··· Data in this exercise ···

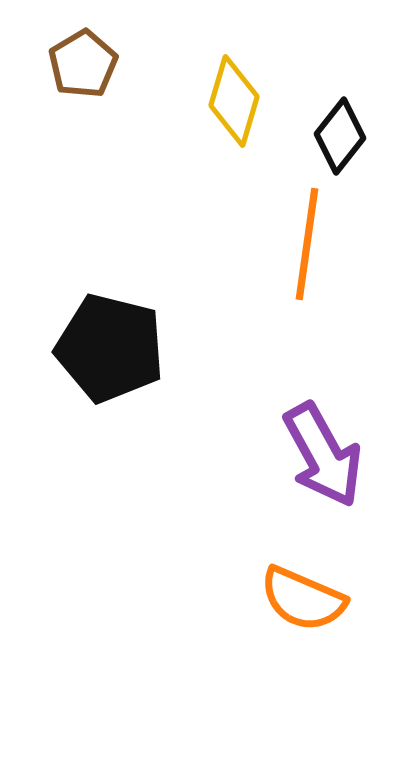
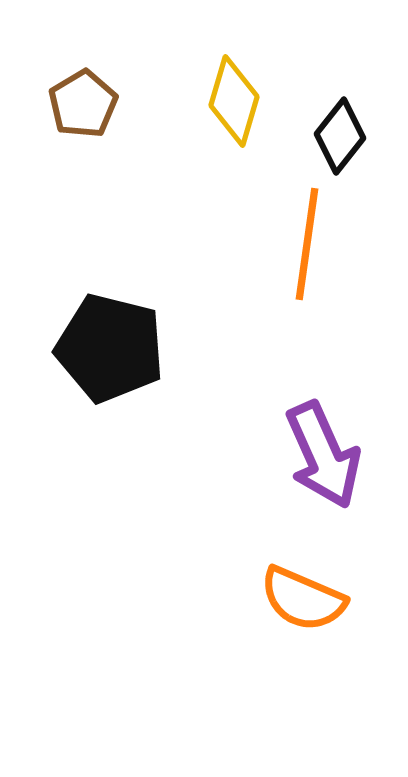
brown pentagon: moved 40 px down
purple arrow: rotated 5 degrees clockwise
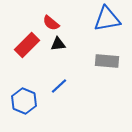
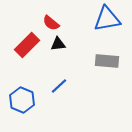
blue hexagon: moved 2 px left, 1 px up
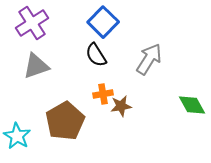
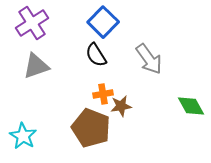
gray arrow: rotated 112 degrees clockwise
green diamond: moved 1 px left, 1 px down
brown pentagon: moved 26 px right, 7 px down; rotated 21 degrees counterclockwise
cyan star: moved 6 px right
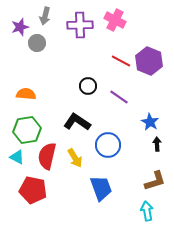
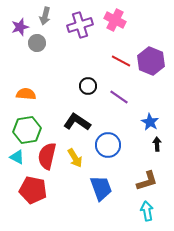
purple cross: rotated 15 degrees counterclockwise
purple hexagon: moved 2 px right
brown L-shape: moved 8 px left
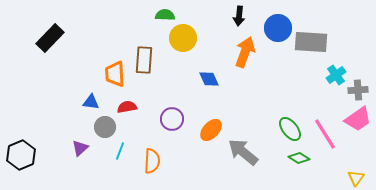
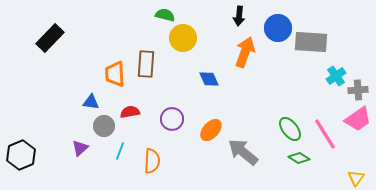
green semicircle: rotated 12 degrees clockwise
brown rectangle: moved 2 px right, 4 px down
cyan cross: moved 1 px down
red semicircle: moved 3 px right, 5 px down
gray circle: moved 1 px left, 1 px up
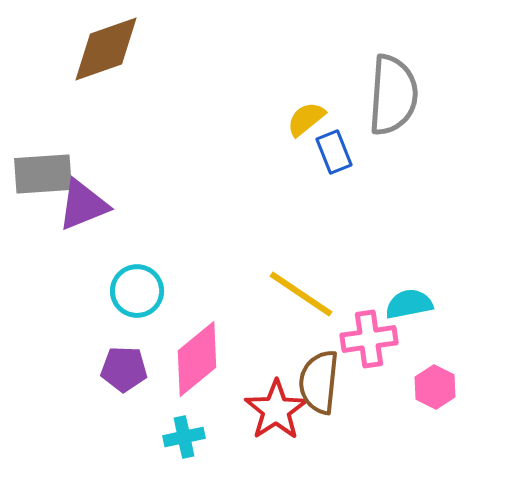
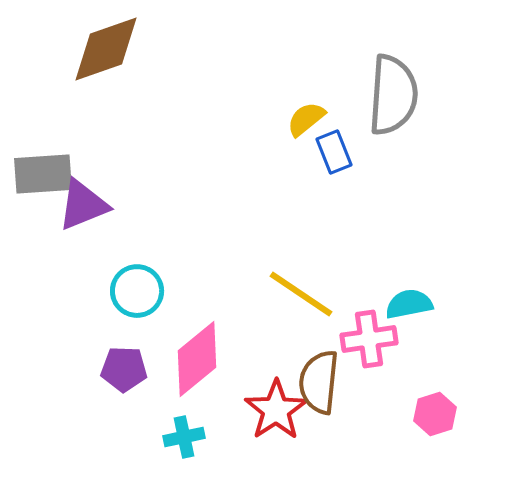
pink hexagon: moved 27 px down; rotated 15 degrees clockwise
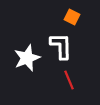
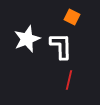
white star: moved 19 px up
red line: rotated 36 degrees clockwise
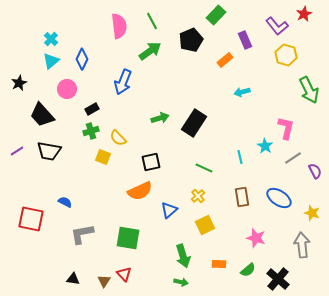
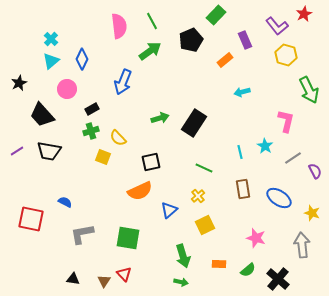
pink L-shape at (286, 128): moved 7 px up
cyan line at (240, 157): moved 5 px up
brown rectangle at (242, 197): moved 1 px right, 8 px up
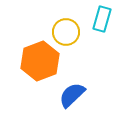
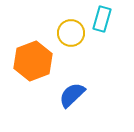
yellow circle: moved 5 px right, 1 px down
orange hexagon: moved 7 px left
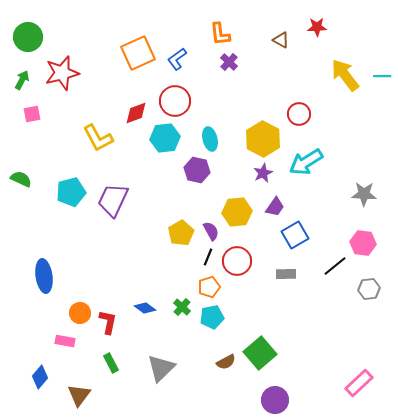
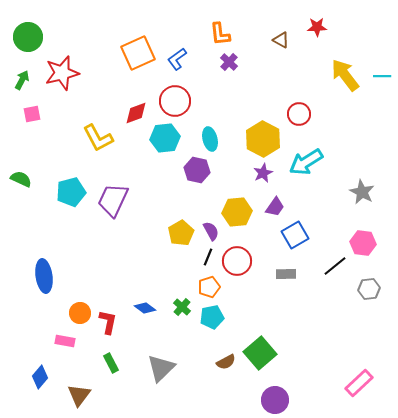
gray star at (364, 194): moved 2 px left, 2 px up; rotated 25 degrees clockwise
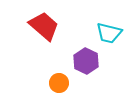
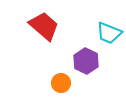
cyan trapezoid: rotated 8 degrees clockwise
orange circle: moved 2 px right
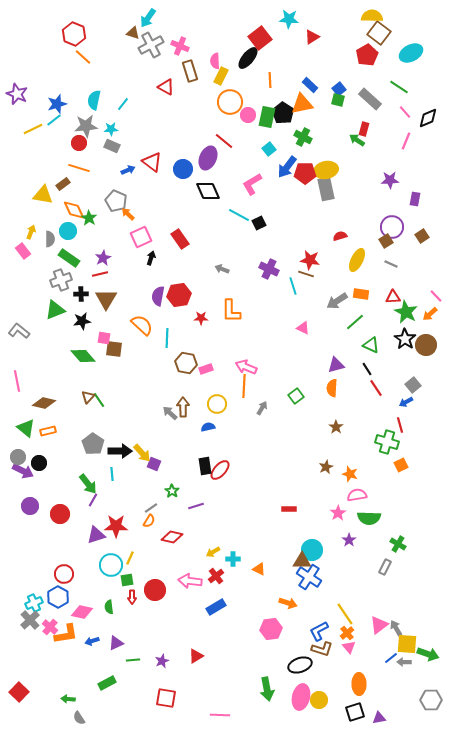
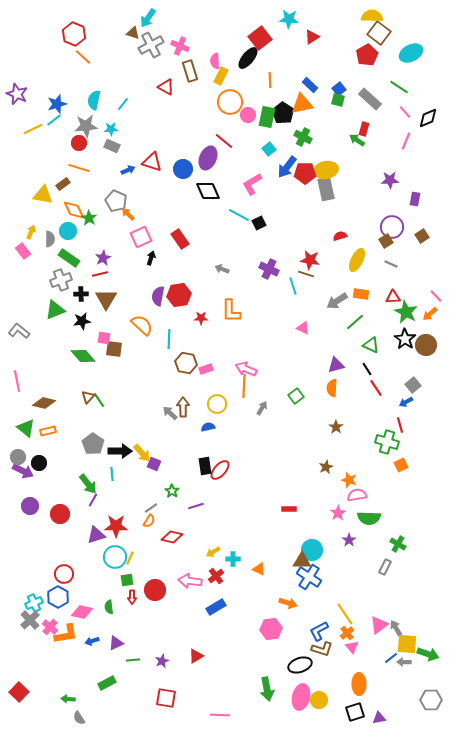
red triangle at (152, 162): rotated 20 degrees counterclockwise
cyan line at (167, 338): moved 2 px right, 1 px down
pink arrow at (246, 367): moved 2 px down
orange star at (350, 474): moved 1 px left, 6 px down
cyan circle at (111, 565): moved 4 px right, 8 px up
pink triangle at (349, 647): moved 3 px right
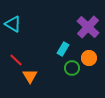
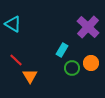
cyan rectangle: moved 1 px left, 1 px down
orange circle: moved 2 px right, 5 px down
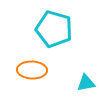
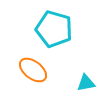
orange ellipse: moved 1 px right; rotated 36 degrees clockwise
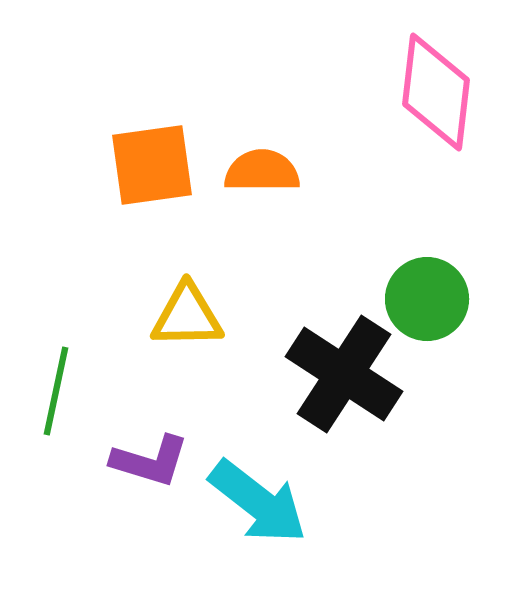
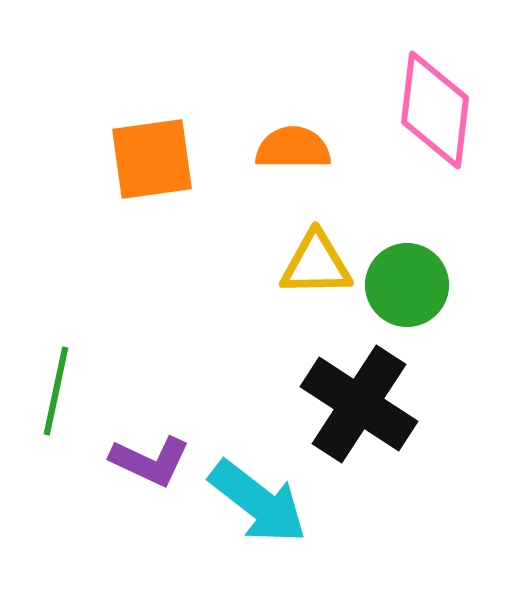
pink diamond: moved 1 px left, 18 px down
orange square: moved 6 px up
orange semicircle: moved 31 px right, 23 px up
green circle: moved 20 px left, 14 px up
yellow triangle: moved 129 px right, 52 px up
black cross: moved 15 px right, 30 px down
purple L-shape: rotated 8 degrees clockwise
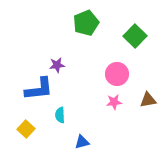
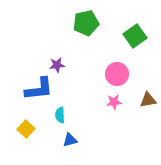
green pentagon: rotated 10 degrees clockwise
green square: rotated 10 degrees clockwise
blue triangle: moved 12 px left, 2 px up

···
··· Data in this exercise ···

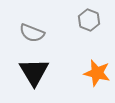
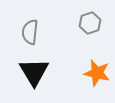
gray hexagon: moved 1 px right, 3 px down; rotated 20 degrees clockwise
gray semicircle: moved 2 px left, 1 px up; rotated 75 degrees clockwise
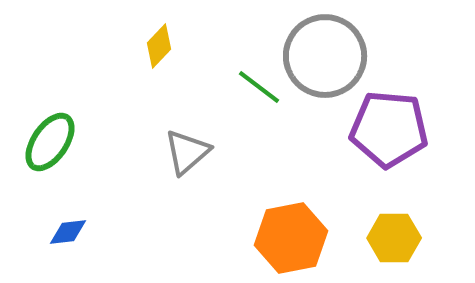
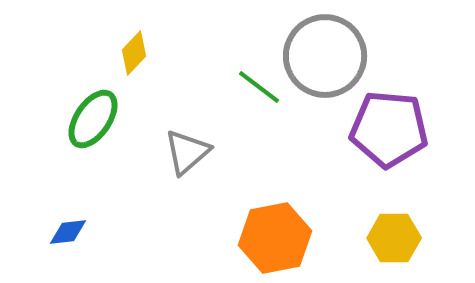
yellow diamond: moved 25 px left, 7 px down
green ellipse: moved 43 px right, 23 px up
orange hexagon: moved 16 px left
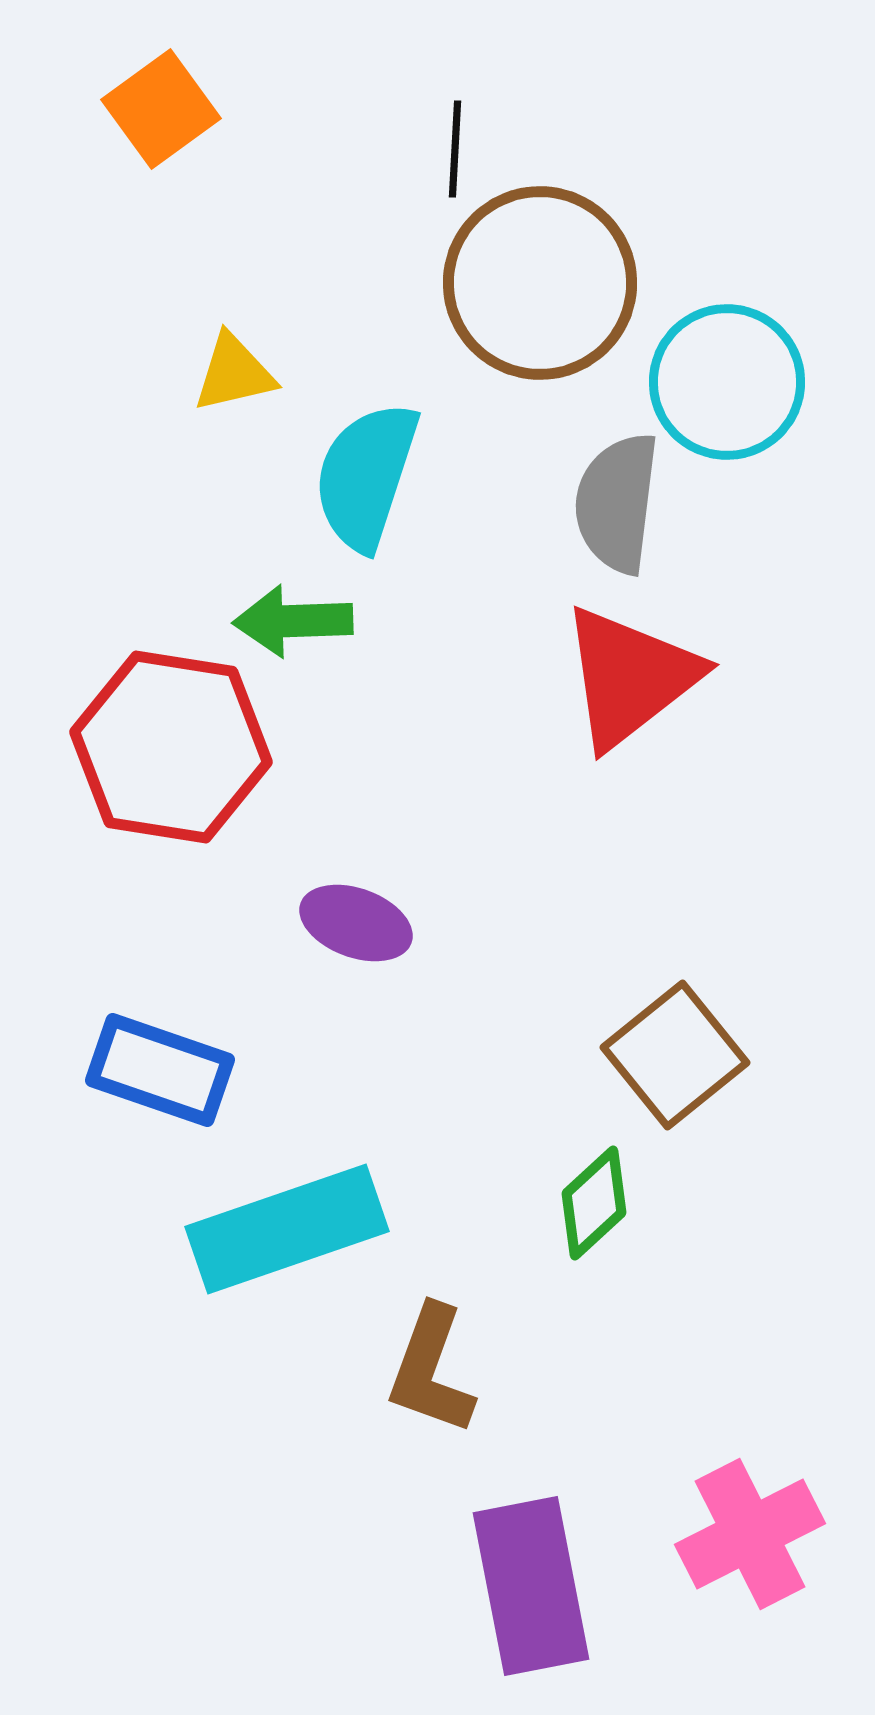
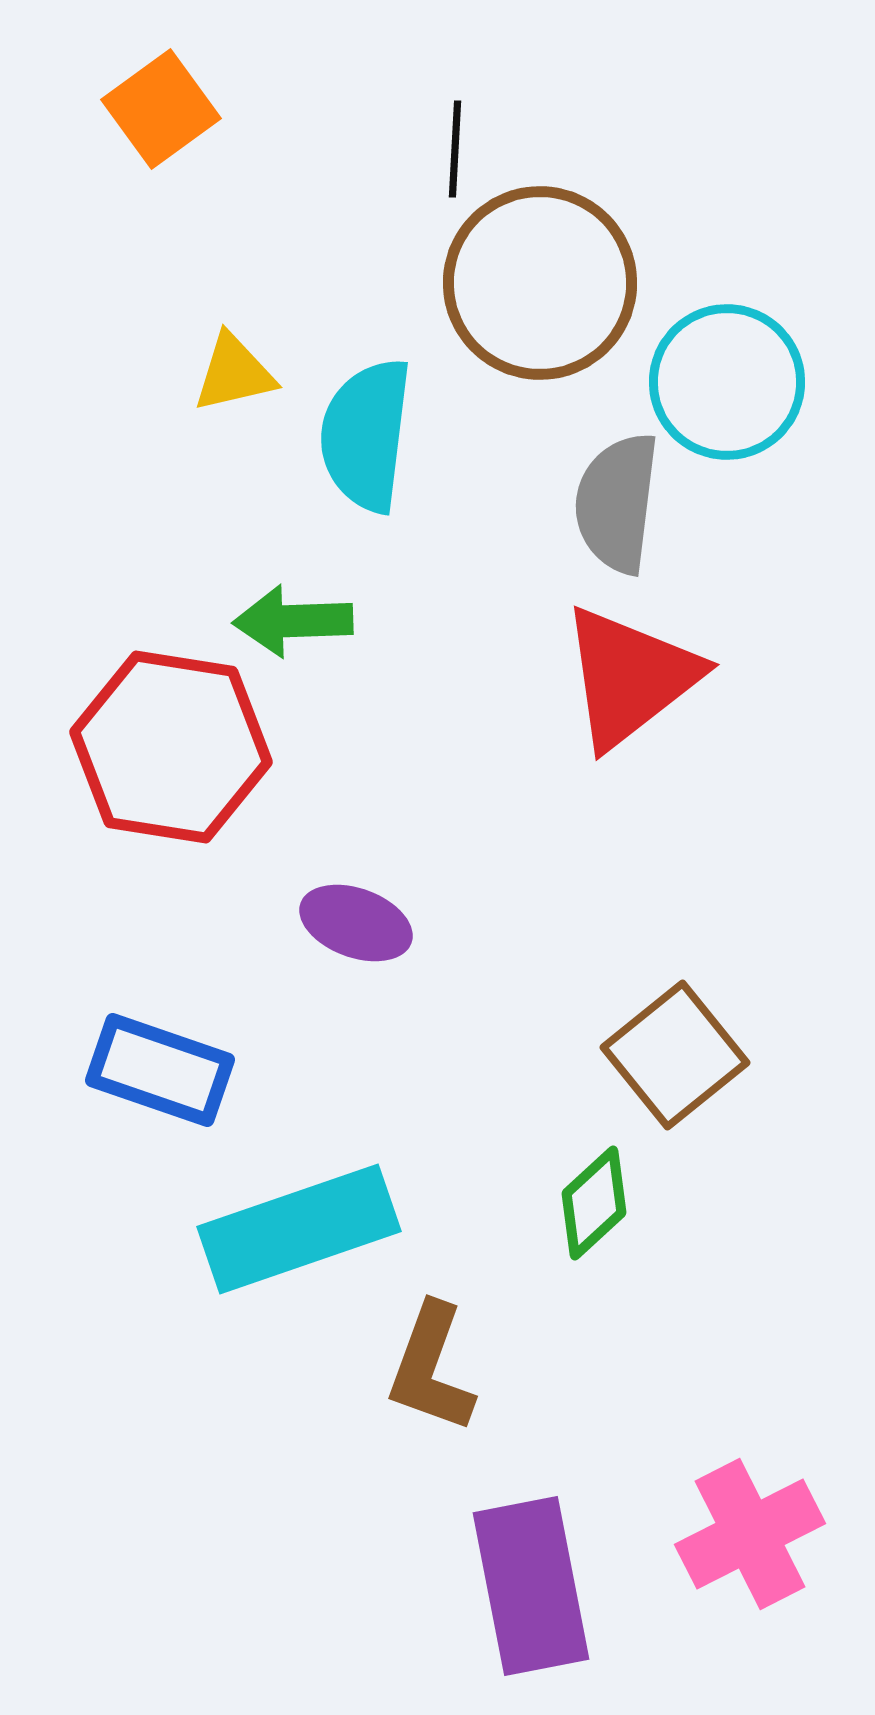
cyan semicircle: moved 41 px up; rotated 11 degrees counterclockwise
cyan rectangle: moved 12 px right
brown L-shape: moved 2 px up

···

**Task objective:** Go through the listing above and copy each line in which the string "yellow" is found.

**Answer space:**
yellow circle: moved 5 px right, 1 px down
yellow triangle: moved 129 px right, 52 px up
yellow diamond: moved 25 px left, 7 px down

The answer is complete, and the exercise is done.